BEGIN
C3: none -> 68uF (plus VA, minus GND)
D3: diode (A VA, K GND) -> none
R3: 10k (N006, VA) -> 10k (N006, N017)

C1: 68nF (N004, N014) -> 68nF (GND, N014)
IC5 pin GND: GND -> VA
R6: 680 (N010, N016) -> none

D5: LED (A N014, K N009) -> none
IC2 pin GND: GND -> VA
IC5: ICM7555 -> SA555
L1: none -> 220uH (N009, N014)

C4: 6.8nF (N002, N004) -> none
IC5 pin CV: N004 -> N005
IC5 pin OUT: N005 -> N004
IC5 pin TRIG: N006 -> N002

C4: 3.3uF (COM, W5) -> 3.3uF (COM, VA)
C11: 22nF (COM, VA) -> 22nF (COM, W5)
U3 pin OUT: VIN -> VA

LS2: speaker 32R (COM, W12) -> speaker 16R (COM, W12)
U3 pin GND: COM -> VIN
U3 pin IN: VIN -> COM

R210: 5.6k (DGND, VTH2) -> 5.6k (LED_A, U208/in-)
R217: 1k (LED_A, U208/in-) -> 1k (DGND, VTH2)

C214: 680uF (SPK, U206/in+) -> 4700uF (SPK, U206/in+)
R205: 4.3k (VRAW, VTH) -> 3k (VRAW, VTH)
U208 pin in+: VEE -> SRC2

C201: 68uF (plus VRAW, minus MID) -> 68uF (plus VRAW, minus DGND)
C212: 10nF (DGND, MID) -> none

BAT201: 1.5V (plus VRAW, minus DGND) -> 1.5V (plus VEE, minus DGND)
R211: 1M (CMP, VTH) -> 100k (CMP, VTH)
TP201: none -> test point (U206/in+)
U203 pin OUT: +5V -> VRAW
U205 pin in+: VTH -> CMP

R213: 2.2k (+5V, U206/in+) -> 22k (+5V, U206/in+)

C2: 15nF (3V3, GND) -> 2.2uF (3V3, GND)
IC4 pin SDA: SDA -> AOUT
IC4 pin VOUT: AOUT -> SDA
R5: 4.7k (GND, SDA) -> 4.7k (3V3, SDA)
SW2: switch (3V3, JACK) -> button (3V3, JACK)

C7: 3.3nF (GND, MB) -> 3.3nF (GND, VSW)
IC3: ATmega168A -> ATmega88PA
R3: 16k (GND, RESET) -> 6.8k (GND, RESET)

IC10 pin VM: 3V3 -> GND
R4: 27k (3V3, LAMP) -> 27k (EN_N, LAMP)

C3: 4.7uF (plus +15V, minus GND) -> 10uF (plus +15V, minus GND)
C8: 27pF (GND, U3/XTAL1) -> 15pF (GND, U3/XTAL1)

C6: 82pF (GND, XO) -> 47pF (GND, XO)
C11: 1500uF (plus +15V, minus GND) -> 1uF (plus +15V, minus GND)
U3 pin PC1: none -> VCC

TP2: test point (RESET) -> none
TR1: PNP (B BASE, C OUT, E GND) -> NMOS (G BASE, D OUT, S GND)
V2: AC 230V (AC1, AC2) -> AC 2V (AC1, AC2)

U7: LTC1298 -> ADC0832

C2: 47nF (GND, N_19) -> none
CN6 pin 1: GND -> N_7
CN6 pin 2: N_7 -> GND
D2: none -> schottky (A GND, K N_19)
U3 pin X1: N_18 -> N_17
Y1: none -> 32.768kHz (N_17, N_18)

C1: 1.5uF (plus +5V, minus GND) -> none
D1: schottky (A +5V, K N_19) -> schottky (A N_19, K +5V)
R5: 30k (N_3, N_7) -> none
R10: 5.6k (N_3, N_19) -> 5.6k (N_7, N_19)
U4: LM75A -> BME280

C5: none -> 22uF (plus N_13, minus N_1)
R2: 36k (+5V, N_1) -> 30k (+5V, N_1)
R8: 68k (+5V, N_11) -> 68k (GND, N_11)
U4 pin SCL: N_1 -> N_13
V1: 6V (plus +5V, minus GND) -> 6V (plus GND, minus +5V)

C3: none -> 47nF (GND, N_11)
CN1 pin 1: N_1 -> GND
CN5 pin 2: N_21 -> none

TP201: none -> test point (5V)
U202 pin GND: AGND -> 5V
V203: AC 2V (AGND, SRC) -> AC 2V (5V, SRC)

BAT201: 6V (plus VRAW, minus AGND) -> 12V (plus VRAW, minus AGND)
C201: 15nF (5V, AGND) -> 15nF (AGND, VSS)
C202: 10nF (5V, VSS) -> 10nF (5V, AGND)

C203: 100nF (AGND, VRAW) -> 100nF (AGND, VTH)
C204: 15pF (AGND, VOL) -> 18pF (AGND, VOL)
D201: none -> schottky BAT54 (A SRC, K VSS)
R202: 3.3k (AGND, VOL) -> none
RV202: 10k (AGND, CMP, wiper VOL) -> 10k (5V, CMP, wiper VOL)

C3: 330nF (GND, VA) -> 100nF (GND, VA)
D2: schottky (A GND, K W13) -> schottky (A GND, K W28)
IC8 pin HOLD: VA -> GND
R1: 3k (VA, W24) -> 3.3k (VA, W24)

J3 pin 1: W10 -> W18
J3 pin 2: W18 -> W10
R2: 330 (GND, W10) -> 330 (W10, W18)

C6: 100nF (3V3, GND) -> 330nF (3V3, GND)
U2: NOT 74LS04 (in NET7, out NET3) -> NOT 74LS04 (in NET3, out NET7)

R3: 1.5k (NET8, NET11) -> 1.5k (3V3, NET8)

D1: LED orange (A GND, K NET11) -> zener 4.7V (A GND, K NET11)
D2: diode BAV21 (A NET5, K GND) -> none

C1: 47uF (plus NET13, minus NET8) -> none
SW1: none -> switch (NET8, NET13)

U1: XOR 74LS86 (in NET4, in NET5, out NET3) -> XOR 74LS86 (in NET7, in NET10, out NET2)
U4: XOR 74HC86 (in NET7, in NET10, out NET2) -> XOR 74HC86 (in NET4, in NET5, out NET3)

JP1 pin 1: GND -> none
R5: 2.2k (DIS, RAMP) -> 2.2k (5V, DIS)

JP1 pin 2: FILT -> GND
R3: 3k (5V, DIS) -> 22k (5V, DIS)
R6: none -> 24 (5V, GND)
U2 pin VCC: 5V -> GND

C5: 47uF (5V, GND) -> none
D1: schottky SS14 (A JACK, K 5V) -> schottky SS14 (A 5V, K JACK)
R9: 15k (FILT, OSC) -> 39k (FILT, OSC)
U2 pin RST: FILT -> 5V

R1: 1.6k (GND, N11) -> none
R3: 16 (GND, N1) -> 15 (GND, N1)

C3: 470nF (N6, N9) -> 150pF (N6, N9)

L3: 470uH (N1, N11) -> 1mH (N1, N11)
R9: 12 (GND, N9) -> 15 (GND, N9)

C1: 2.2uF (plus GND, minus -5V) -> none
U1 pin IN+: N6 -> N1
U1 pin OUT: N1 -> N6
END
Transcribe the entire listing without a single omission.

▸ EXERCISE RESULT:
C3: none -> 68uF (plus VA, minus GND)
D3: diode (A VA, K GND) -> none
R3: 10k (N006, VA) -> 10k (N006, N017)

C1: 68nF (N004, N014) -> 68nF (GND, N014)
IC5 pin GND: GND -> VA
R6: 680 (N010, N016) -> none

D5: LED (A N014, K N009) -> none
IC2 pin GND: GND -> VA
IC5: ICM7555 -> SA555
L1: none -> 220uH (N009, N014)

C4: 6.8nF (N002, N004) -> none
IC5 pin CV: N004 -> N005
IC5 pin OUT: N005 -> N004
IC5 pin TRIG: N006 -> N002

C4: 3.3uF (COM, W5) -> 3.3uF (COM, VA)
C11: 22nF (COM, VA) -> 22nF (COM, W5)
U3 pin OUT: VIN -> VA

LS2: speaker 32R (COM, W12) -> speaker 16R (COM, W12)
U3 pin GND: COM -> VIN
U3 pin IN: VIN -> COM

R210: 5.6k (DGND, VTH2) -> 5.6k (LED_A, U208/in-)
R217: 1k (LED_A, U208/in-) -> 1k (DGND, VTH2)

C214: 680uF (SPK, U206/in+) -> 4700uF (SPK, U206/in+)
R205: 4.3k (VRAW, VTH) -> 3k (VRAW, VTH)
U208 pin in+: VEE -> SRC2

C201: 68uF (plus VRAW, minus MID) -> 68uF (plus VRAW, minus DGND)
C212: 10nF (DGND, MID) -> none

BAT201: 1.5V (plus VRAW, minus DGND) -> 1.5V (plus VEE, minus DGND)
R211: 1M (CMP, VTH) -> 100k (CMP, VTH)
TP201: none -> test point (U206/in+)
U203 pin OUT: +5V -> VRAW
U205 pin in+: VTH -> CMP

R213: 2.2k (+5V, U206/in+) -> 22k (+5V, U206/in+)

C2: 15nF (3V3, GND) -> 2.2uF (3V3, GND)
IC4 pin SDA: SDA -> AOUT
IC4 pin VOUT: AOUT -> SDA
R5: 4.7k (GND, SDA) -> 4.7k (3V3, SDA)
SW2: switch (3V3, JACK) -> button (3V3, JACK)

C7: 3.3nF (GND, MB) -> 3.3nF (GND, VSW)
IC3: ATmega168A -> ATmega88PA
R3: 16k (GND, RESET) -> 6.8k (GND, RESET)

IC10 pin VM: 3V3 -> GND
R4: 27k (3V3, LAMP) -> 27k (EN_N, LAMP)

C3: 4.7uF (plus +15V, minus GND) -> 10uF (plus +15V, minus GND)
C8: 27pF (GND, U3/XTAL1) -> 15pF (GND, U3/XTAL1)

C6: 82pF (GND, XO) -> 47pF (GND, XO)
C11: 1500uF (plus +15V, minus GND) -> 1uF (plus +15V, minus GND)
U3 pin PC1: none -> VCC

TP2: test point (RESET) -> none
TR1: PNP (B BASE, C OUT, E GND) -> NMOS (G BASE, D OUT, S GND)
V2: AC 230V (AC1, AC2) -> AC 2V (AC1, AC2)

U7: LTC1298 -> ADC0832

C2: 47nF (GND, N_19) -> none
CN6 pin 1: GND -> N_7
CN6 pin 2: N_7 -> GND
D2: none -> schottky (A GND, K N_19)
U3 pin X1: N_18 -> N_17
Y1: none -> 32.768kHz (N_17, N_18)

C1: 1.5uF (plus +5V, minus GND) -> none
D1: schottky (A +5V, K N_19) -> schottky (A N_19, K +5V)
R5: 30k (N_3, N_7) -> none
R10: 5.6k (N_3, N_19) -> 5.6k (N_7, N_19)
U4: LM75A -> BME280

C5: none -> 22uF (plus N_13, minus N_1)
R2: 36k (+5V, N_1) -> 30k (+5V, N_1)
R8: 68k (+5V, N_11) -> 68k (GND, N_11)
U4 pin SCL: N_1 -> N_13
V1: 6V (plus +5V, minus GND) -> 6V (plus GND, minus +5V)

C3: none -> 47nF (GND, N_11)
CN1 pin 1: N_1 -> GND
CN5 pin 2: N_21 -> none

TP201: none -> test point (5V)
U202 pin GND: AGND -> 5V
V203: AC 2V (AGND, SRC) -> AC 2V (5V, SRC)

BAT201: 6V (plus VRAW, minus AGND) -> 12V (plus VRAW, minus AGND)
C201: 15nF (5V, AGND) -> 15nF (AGND, VSS)
C202: 10nF (5V, VSS) -> 10nF (5V, AGND)

C203: 100nF (AGND, VRAW) -> 100nF (AGND, VTH)
C204: 15pF (AGND, VOL) -> 18pF (AGND, VOL)
D201: none -> schottky BAT54 (A SRC, K VSS)
R202: 3.3k (AGND, VOL) -> none
RV202: 10k (AGND, CMP, wiper VOL) -> 10k (5V, CMP, wiper VOL)

C3: 330nF (GND, VA) -> 100nF (GND, VA)
D2: schottky (A GND, K W13) -> schottky (A GND, K W28)
IC8 pin HOLD: VA -> GND
R1: 3k (VA, W24) -> 3.3k (VA, W24)

J3 pin 1: W10 -> W18
J3 pin 2: W18 -> W10
R2: 330 (GND, W10) -> 330 (W10, W18)

C6: 100nF (3V3, GND) -> 330nF (3V3, GND)
U2: NOT 74LS04 (in NET7, out NET3) -> NOT 74LS04 (in NET3, out NET7)

R3: 1.5k (NET8, NET11) -> 1.5k (3V3, NET8)

D1: LED orange (A GND, K NET11) -> zener 4.7V (A GND, K NET11)
D2: diode BAV21 (A NET5, K GND) -> none

C1: 47uF (plus NET13, minus NET8) -> none
SW1: none -> switch (NET8, NET13)

U1: XOR 74LS86 (in NET4, in NET5, out NET3) -> XOR 74LS86 (in NET7, in NET10, out NET2)
U4: XOR 74HC86 (in NET7, in NET10, out NET2) -> XOR 74HC86 (in NET4, in NET5, out NET3)

JP1 pin 1: GND -> none
R5: 2.2k (DIS, RAMP) -> 2.2k (5V, DIS)

JP1 pin 2: FILT -> GND
R3: 3k (5V, DIS) -> 22k (5V, DIS)
R6: none -> 24 (5V, GND)
U2 pin VCC: 5V -> GND

C5: 47uF (5V, GND) -> none
D1: schottky SS14 (A JACK, K 5V) -> schottky SS14 (A 5V, K JACK)
R9: 15k (FILT, OSC) -> 39k (FILT, OSC)
U2 pin RST: FILT -> 5V

R1: 1.6k (GND, N11) -> none
R3: 16 (GND, N1) -> 15 (GND, N1)

C3: 470nF (N6, N9) -> 150pF (N6, N9)

L3: 470uH (N1, N11) -> 1mH (N1, N11)
R9: 12 (GND, N9) -> 15 (GND, N9)

C1: 2.2uF (plus GND, minus -5V) -> none
U1 pin IN+: N6 -> N1
U1 pin OUT: N1 -> N6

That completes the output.